Records supplied:

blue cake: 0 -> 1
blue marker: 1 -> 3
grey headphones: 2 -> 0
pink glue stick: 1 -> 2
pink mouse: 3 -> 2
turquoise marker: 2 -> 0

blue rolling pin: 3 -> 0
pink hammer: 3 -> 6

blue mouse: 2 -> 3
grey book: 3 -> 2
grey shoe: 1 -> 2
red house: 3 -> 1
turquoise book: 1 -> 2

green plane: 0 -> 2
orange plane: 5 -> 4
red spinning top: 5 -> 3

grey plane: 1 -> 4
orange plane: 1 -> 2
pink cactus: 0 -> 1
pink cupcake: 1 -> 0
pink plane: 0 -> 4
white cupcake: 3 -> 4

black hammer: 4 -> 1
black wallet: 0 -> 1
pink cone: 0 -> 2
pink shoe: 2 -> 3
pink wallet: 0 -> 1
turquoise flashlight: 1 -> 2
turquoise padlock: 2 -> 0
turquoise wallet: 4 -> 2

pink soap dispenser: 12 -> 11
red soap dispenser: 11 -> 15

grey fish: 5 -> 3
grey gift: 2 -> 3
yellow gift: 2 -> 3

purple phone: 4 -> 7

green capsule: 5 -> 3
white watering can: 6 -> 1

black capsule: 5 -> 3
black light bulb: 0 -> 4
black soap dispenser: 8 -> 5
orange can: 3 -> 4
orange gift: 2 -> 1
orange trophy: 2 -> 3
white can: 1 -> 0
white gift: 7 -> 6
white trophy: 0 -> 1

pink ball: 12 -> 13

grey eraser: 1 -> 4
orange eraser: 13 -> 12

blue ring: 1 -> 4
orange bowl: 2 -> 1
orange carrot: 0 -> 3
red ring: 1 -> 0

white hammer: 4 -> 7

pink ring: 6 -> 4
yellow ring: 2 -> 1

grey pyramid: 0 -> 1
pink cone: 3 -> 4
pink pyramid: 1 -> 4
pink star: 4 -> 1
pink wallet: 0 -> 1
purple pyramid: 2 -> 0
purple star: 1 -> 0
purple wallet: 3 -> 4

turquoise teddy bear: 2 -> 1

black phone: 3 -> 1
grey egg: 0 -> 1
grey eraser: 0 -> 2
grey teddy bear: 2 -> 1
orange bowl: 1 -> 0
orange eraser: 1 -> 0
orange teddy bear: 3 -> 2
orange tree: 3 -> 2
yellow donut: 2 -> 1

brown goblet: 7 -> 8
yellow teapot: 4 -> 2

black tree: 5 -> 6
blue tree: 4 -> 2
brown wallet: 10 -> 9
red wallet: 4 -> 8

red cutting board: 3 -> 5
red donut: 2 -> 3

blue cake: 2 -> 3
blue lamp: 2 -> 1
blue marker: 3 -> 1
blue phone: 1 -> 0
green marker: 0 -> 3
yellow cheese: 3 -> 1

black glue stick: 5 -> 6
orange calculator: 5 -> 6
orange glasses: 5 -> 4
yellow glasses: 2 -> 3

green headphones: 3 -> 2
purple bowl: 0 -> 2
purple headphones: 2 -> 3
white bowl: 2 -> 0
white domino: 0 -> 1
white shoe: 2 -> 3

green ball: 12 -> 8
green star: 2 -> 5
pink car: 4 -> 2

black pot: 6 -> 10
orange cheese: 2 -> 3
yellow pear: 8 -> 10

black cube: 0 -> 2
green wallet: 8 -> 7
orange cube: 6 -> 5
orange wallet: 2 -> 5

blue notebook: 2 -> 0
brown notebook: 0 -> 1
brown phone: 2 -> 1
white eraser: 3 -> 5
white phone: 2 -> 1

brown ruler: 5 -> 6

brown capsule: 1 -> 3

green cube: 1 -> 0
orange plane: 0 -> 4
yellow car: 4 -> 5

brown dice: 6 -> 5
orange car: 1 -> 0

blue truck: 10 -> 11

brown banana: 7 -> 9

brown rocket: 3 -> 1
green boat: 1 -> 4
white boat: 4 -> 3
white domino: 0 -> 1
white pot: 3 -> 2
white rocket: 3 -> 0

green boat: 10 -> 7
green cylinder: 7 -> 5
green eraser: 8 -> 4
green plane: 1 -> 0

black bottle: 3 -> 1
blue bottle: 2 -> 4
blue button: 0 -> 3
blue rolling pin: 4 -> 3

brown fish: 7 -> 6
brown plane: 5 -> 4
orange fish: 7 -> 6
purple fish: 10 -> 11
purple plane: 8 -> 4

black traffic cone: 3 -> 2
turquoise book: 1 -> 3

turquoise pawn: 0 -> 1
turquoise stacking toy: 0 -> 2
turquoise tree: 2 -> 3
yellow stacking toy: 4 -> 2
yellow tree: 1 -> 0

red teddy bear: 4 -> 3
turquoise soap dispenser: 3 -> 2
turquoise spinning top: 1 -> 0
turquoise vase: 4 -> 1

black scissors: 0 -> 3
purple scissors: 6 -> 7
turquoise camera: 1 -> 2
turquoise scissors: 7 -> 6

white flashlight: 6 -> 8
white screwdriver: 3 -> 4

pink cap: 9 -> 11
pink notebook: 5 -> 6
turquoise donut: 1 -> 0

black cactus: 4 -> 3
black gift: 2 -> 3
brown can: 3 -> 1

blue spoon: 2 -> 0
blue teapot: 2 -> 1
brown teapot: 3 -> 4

Directions for this task: Set down, exactly as they appear above, all lines from the one that has "blue bottle: 2 -> 4" down to the one that has "turquoise pawn: 0 -> 1", including those two and no others.

Reply:
blue bottle: 2 -> 4
blue button: 0 -> 3
blue rolling pin: 4 -> 3

brown fish: 7 -> 6
brown plane: 5 -> 4
orange fish: 7 -> 6
purple fish: 10 -> 11
purple plane: 8 -> 4

black traffic cone: 3 -> 2
turquoise book: 1 -> 3

turquoise pawn: 0 -> 1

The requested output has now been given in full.